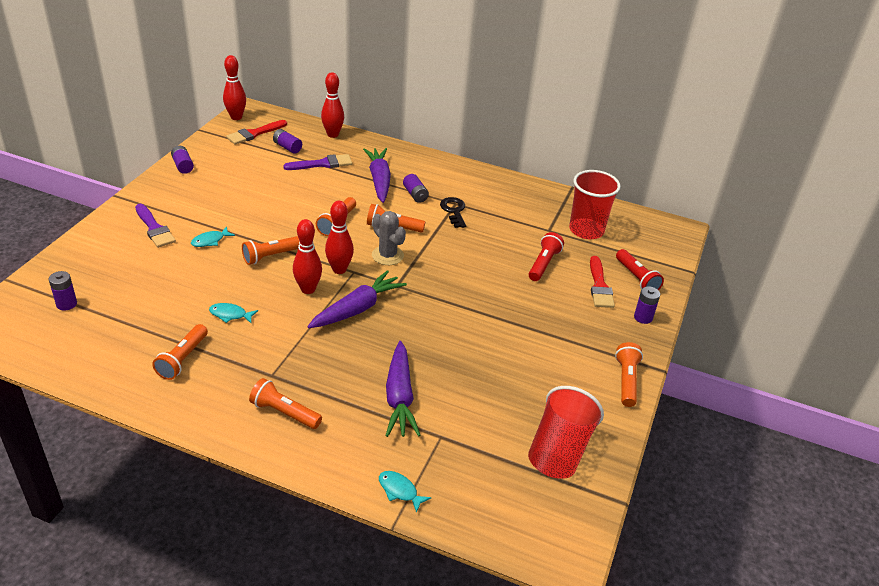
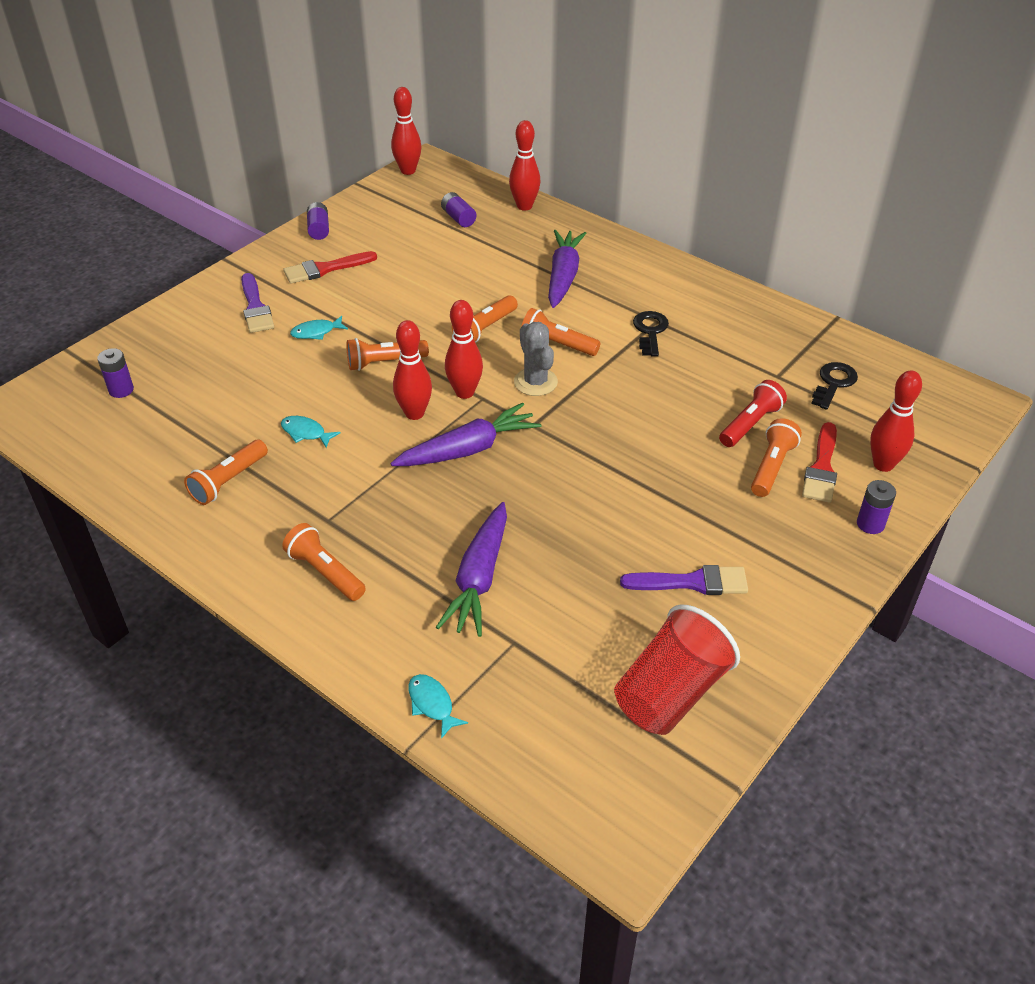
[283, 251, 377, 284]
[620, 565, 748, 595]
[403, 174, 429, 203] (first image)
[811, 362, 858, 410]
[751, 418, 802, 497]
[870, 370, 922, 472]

● Exercise: Return every record exactly, without the pictures.

● Solution to this problem:
[283, 251, 377, 284]
[620, 565, 748, 595]
[403, 174, 429, 203] (first image)
[811, 362, 858, 410]
[751, 418, 802, 497]
[870, 370, 922, 472]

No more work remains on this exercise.